(Supplied material begins)
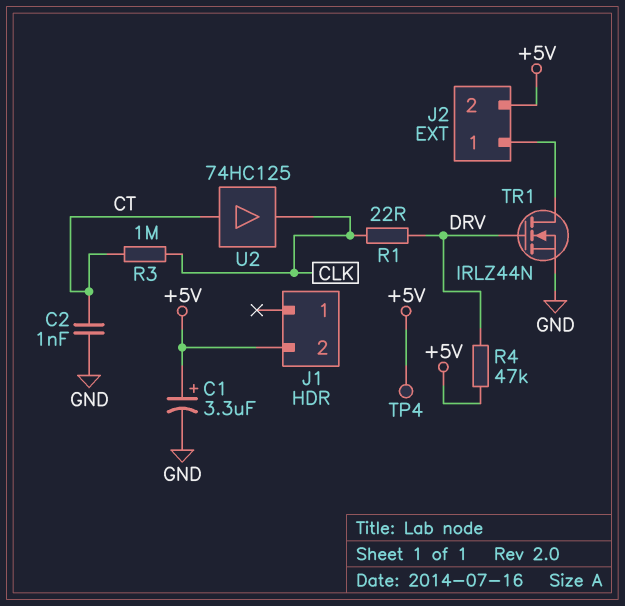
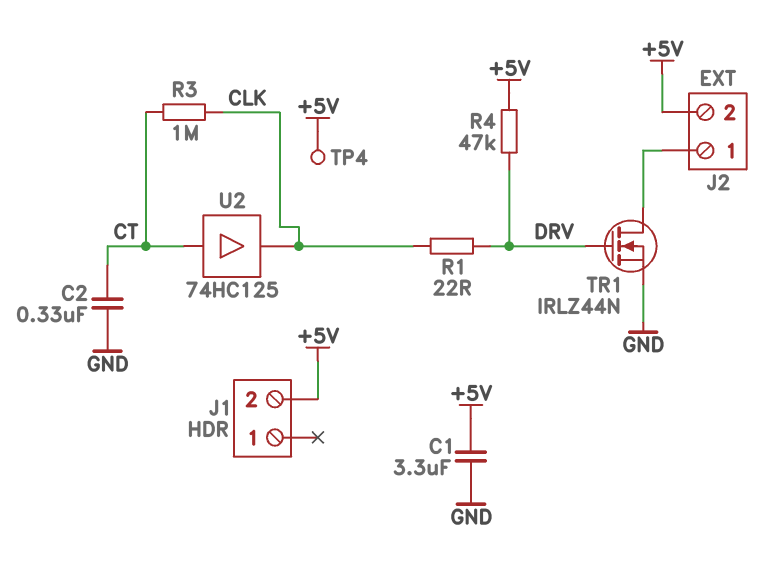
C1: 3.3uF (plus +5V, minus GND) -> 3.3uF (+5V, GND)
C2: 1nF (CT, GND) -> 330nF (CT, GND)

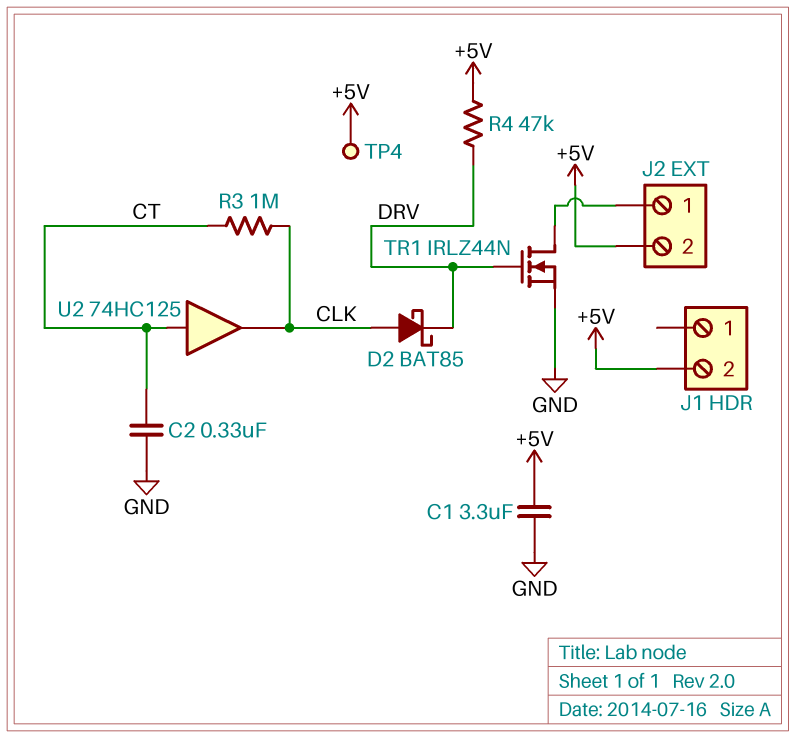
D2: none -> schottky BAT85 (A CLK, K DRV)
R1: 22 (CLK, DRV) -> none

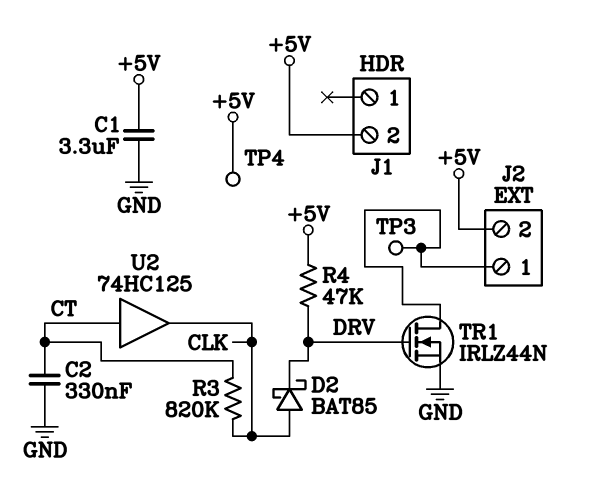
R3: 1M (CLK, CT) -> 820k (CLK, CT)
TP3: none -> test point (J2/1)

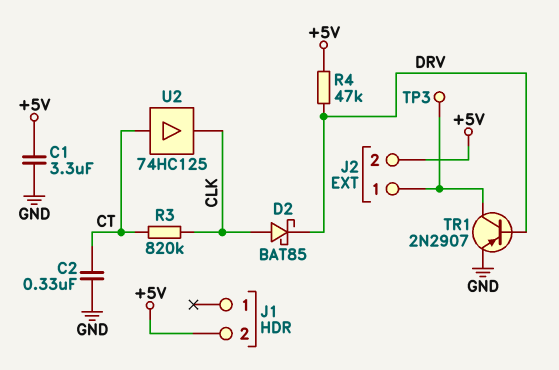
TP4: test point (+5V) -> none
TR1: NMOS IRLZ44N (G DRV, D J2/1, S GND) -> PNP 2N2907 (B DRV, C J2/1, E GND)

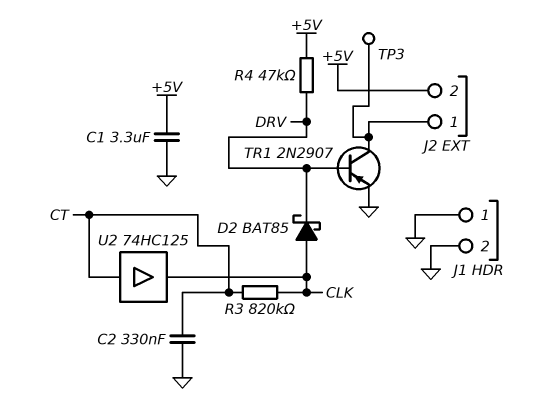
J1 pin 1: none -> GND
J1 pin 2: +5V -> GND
(Supplied material ends)
(Supplied material begins)
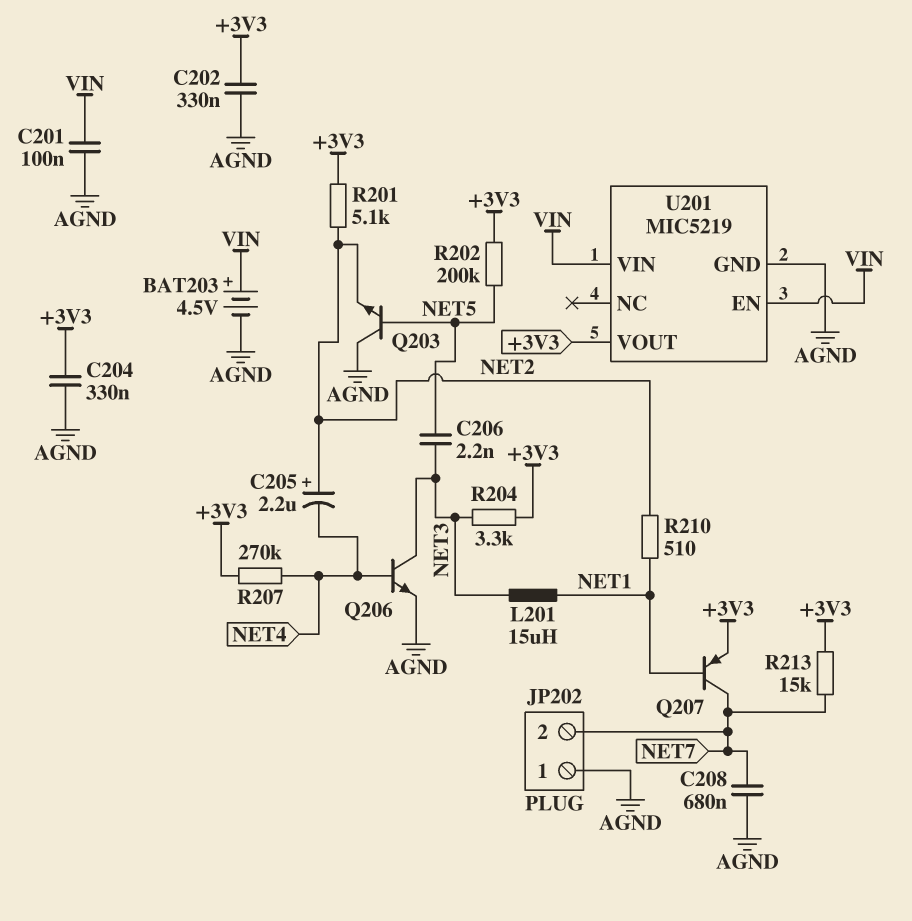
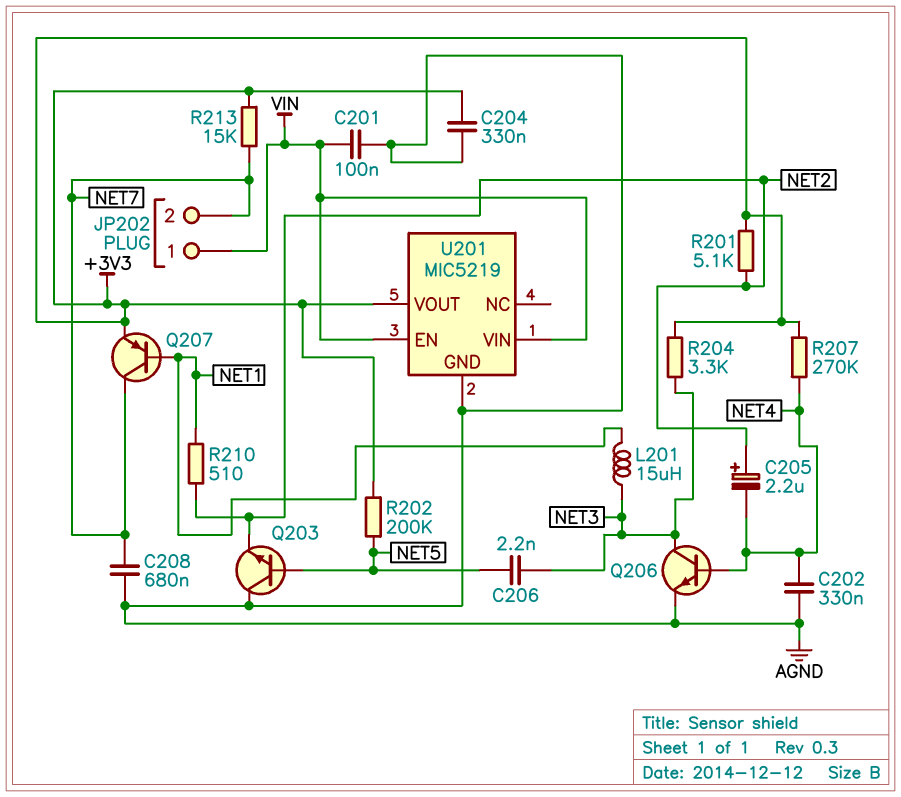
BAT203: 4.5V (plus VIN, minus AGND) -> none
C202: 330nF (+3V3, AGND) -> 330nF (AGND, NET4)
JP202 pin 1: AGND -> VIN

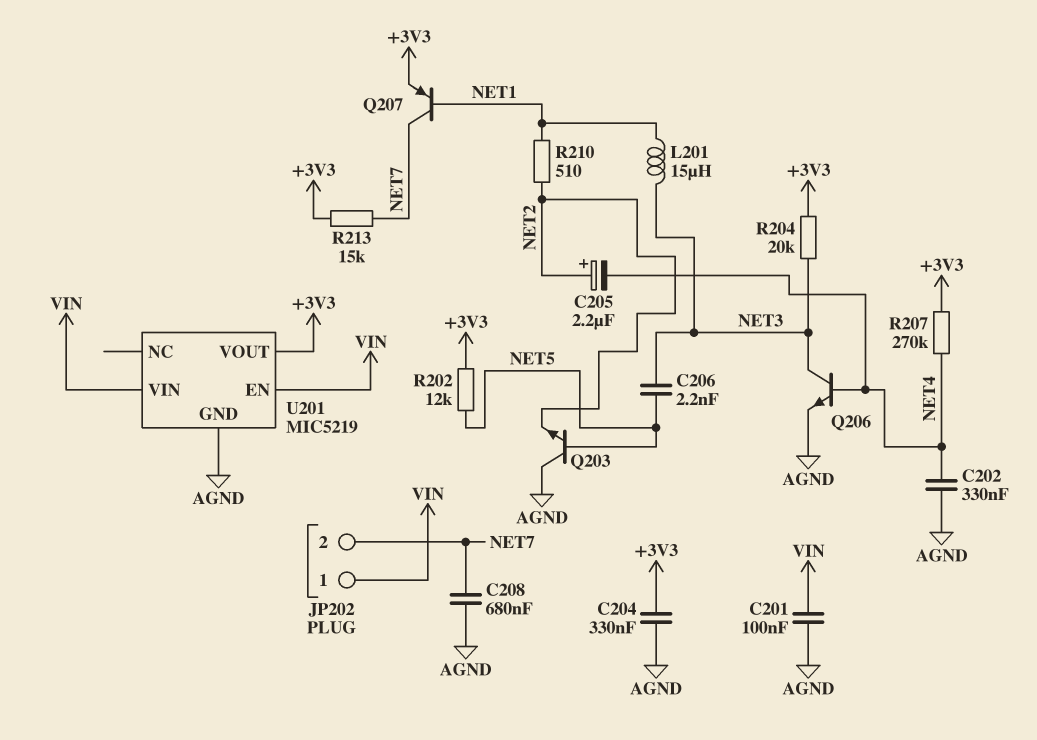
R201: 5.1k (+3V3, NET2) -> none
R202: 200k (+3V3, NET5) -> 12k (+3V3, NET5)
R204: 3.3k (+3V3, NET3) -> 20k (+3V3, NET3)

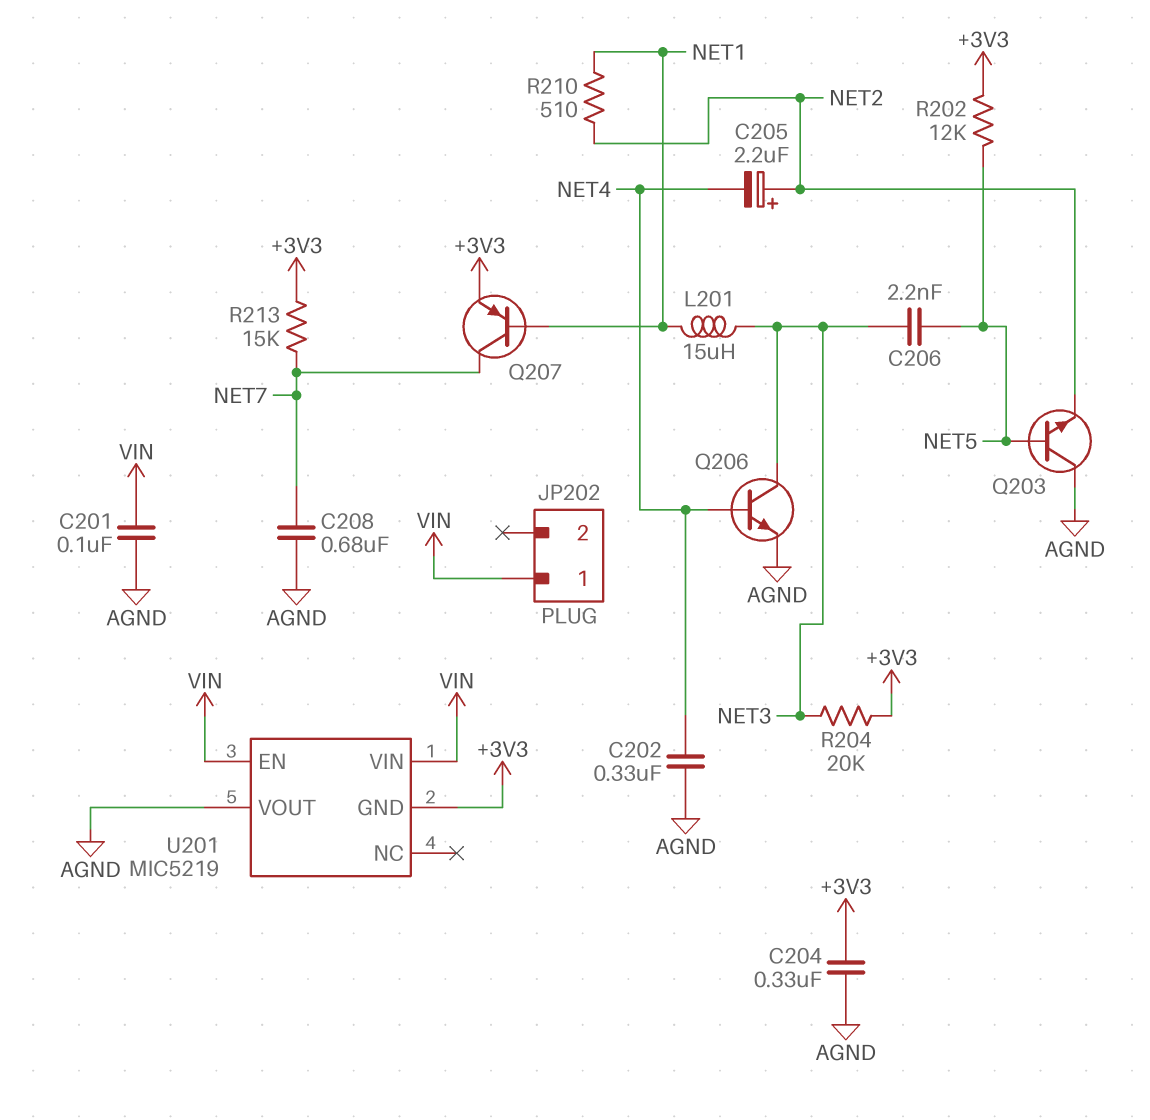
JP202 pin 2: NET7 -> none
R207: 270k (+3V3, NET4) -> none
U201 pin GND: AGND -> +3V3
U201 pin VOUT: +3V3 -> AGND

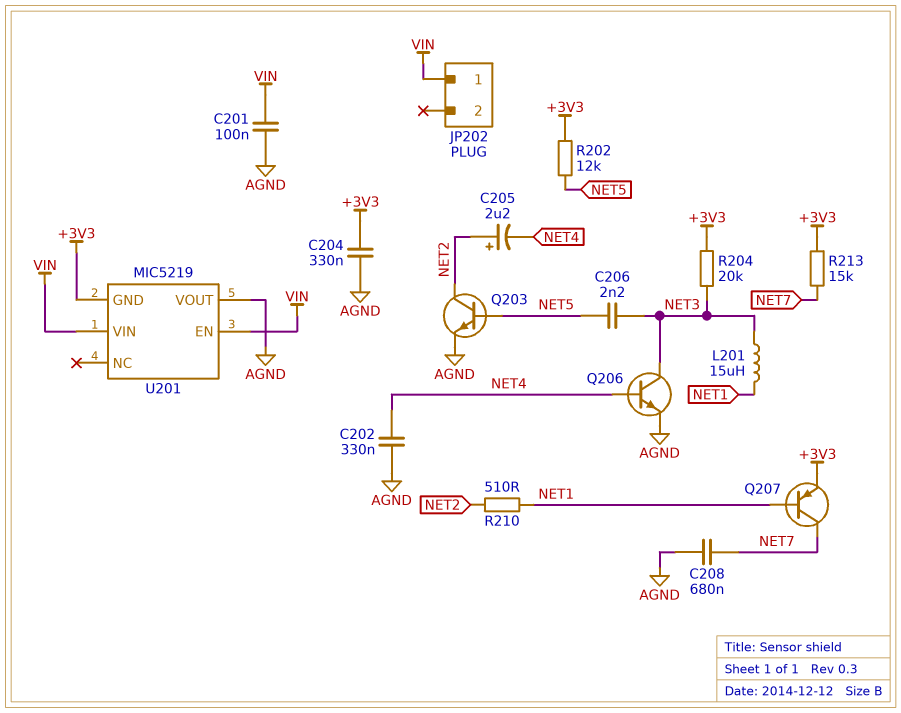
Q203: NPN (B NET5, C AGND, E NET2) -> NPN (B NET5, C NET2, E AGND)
(Supplied material ends)
> [Try it]:
In the records above, everything from the line with "BAT203: 4.5V (plus VIN, minus AGND) -> none" down to the line with "Q203: NPN (B" must be duplicated exactly, both lines kept. Leave no pictures in.

> [Expected answer]:
BAT203: 4.5V (plus VIN, minus AGND) -> none
C202: 330nF (+3V3, AGND) -> 330nF (AGND, NET4)
JP202 pin 1: AGND -> VIN

R201: 5.1k (+3V3, NET2) -> none
R202: 200k (+3V3, NET5) -> 12k (+3V3, NET5)
R204: 3.3k (+3V3, NET3) -> 20k (+3V3, NET3)

JP202 pin 2: NET7 -> none
R207: 270k (+3V3, NET4) -> none
U201 pin GND: AGND -> +3V3
U201 pin VOUT: +3V3 -> AGND

Q203: NPN (B NET5, C AGND, E NET2) -> NPN (B NET5, C NET2, E AGND)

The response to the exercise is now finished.